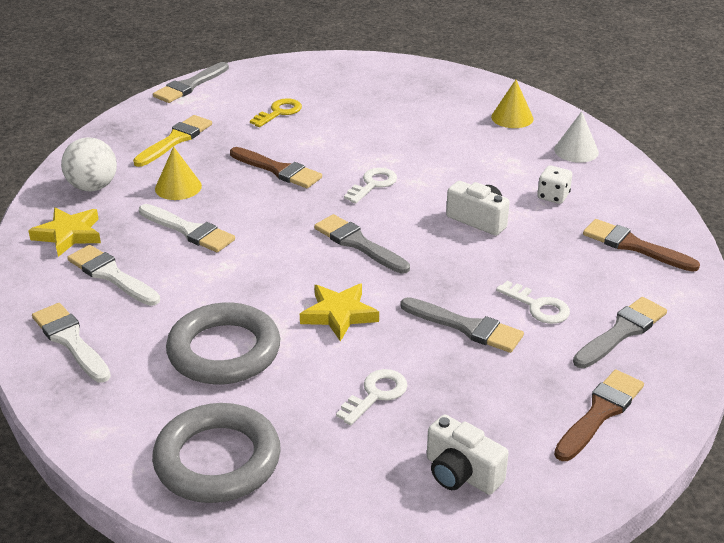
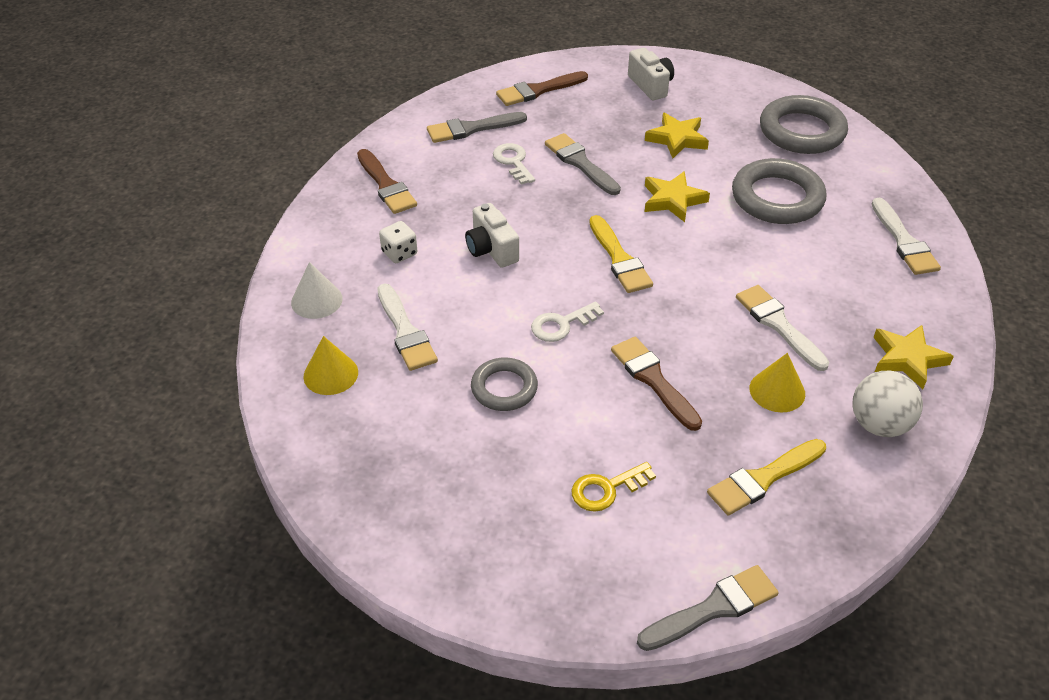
camera: 155 degrees left, 10 degrees up
white brush [67,245,160,306] -> white brush moved to [377,283,438,371]
grey brush [314,214,410,274] -> yellow brush [589,215,653,293]
white key [336,369,407,425] -> yellow star [645,113,709,158]
none -> grey ring [471,358,538,411]

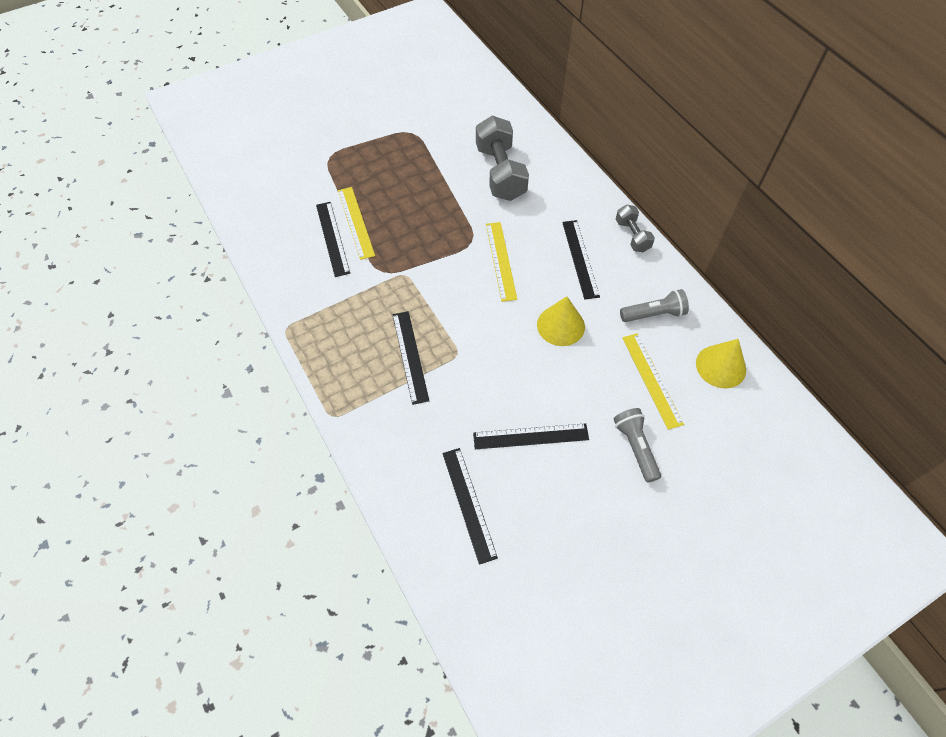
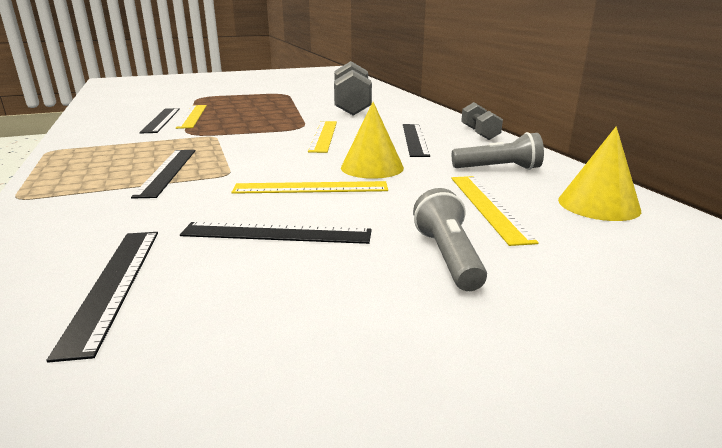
camera: 10 degrees right, 35 degrees down
none -> yellow ruler [232,181,388,194]

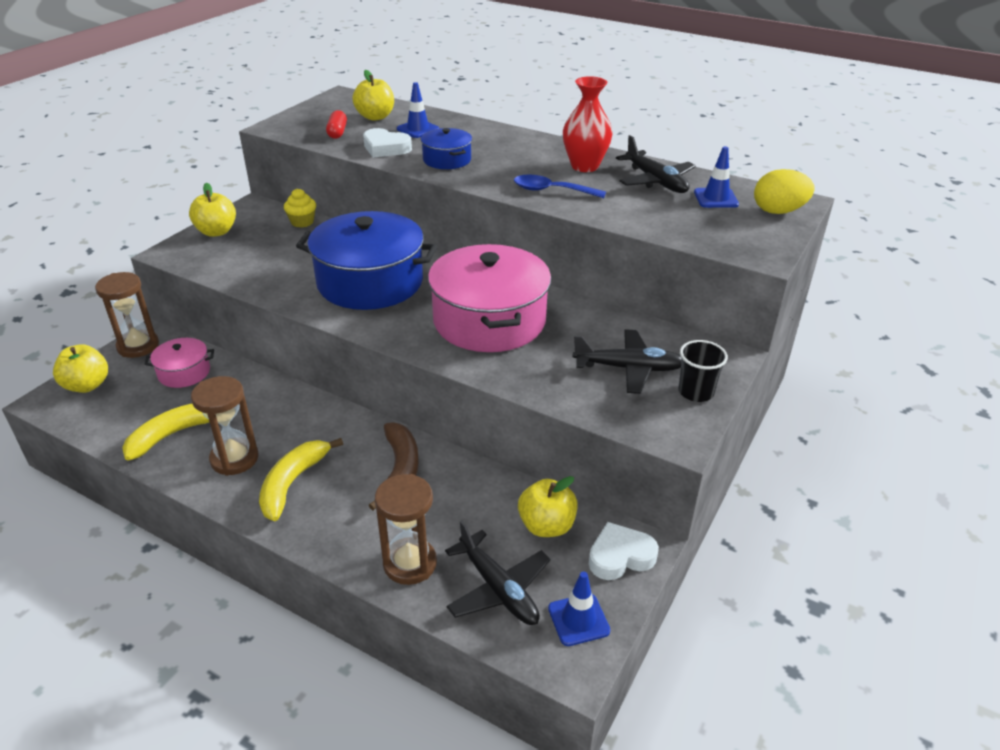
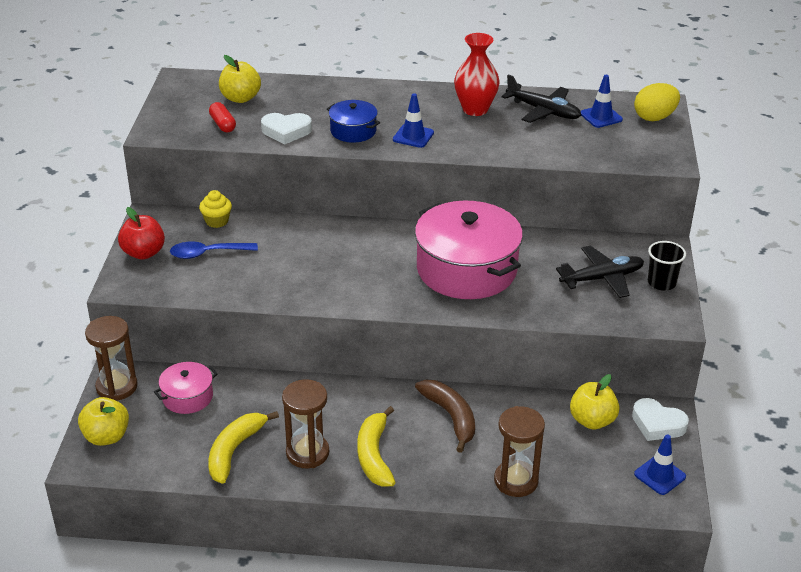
camera: 25 degrees left, 0 degrees up
yellow apple [189,182,236,237] -> red apple [118,207,165,260]
blue pot [296,211,437,310] -> none
blue traffic cone [397,82,439,138] -> blue traffic cone moved to [393,93,434,148]
black plane [445,521,550,625] -> none
blue spoon [514,175,606,198] -> blue spoon moved to [170,241,258,259]
white heart [589,522,659,580] -> white heart turned 105 degrees counterclockwise [632,398,689,441]

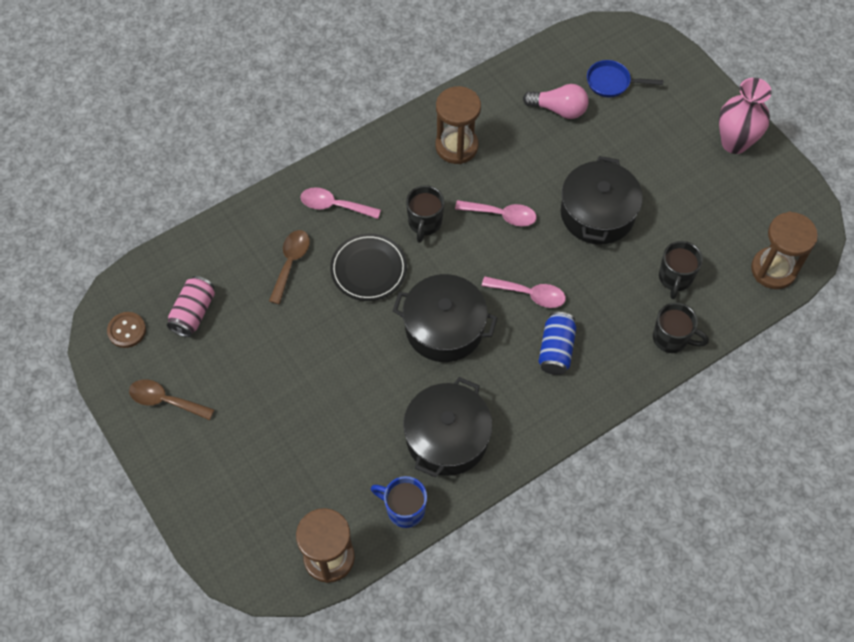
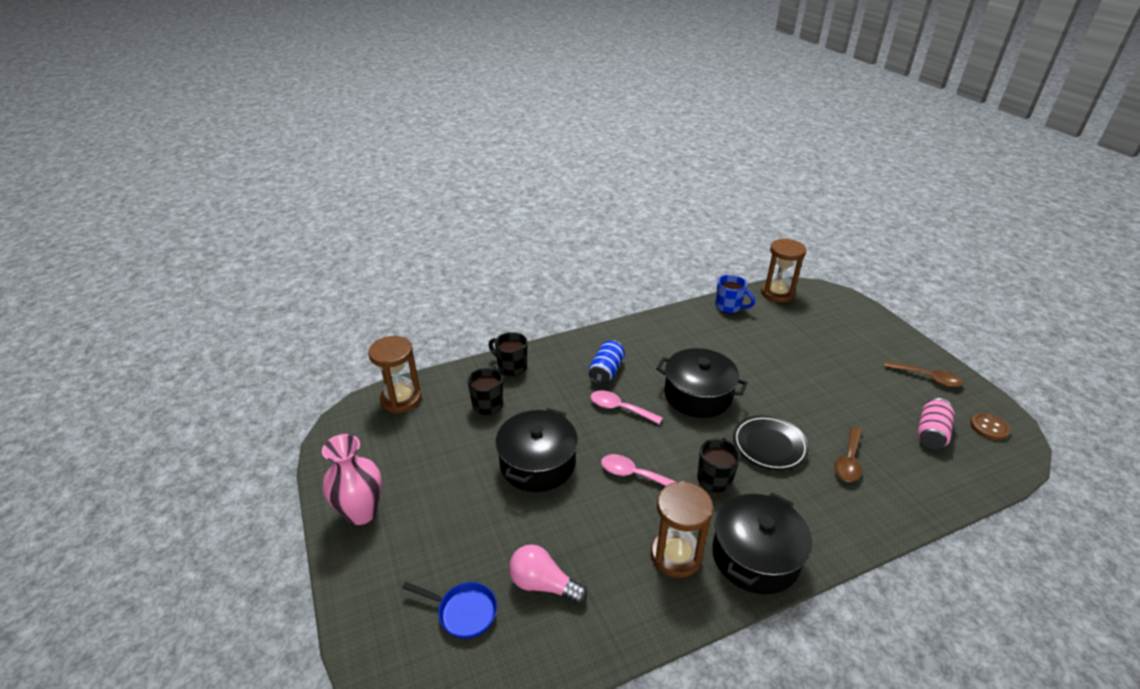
camera: 170 degrees left, 25 degrees down
pink spoon [301,187,381,219] -> none
black pot [403,377,492,478] -> black pot moved to [712,492,812,594]

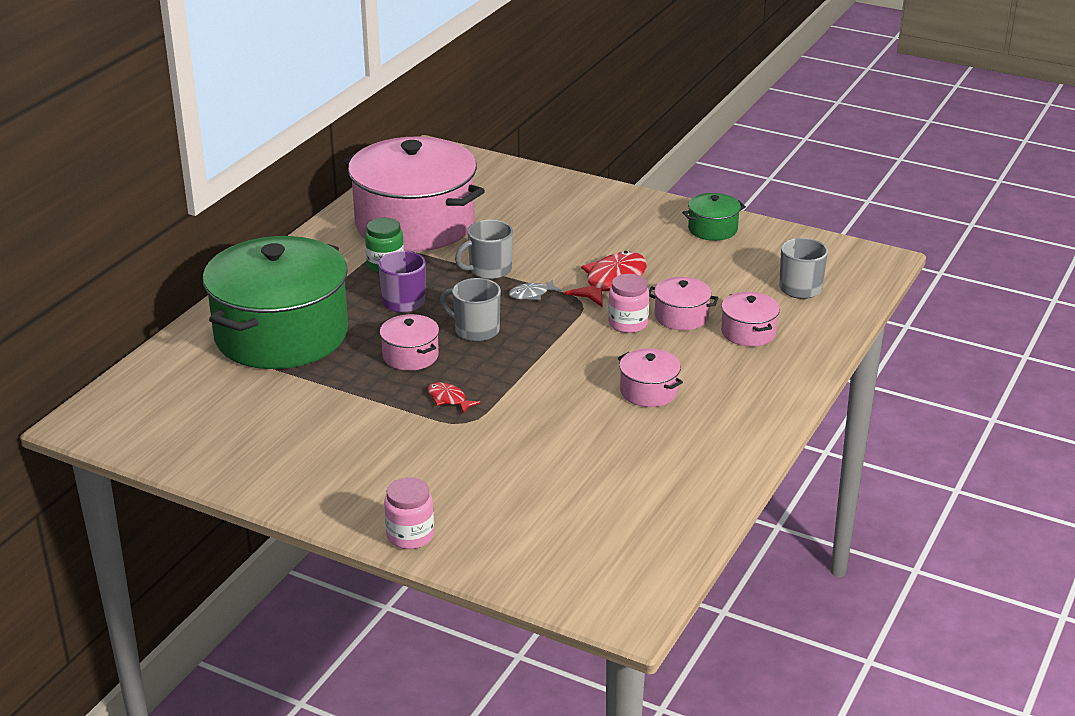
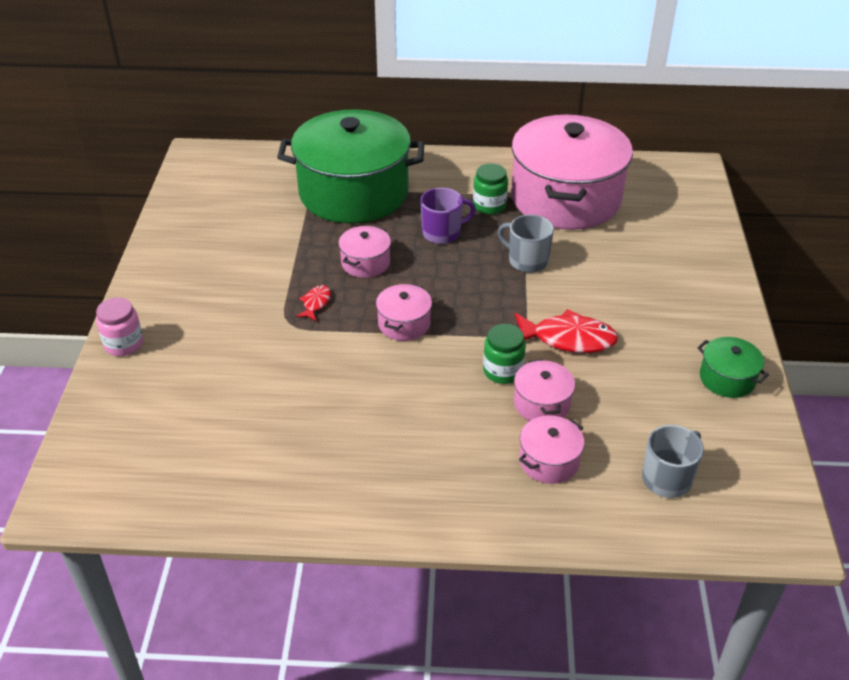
camera: 65 degrees right, 10 degrees up
grey mug [440,278,501,342] -> none
grey fish [508,279,562,300] -> none
pink jar [608,274,649,333] -> green jar [483,324,526,384]
pink pot [618,348,683,407] -> pink pot moved to [376,284,432,341]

## Instructions for the task
Could you show every line of the material that includes the string "yellow"?

## Exercise output
grey brush [314,214,410,274] -> yellow brush [589,215,653,293]
white key [336,369,407,425] -> yellow star [645,113,709,158]
none -> yellow ruler [232,181,388,194]
yellow apple [189,182,236,237] -> red apple [118,207,165,260]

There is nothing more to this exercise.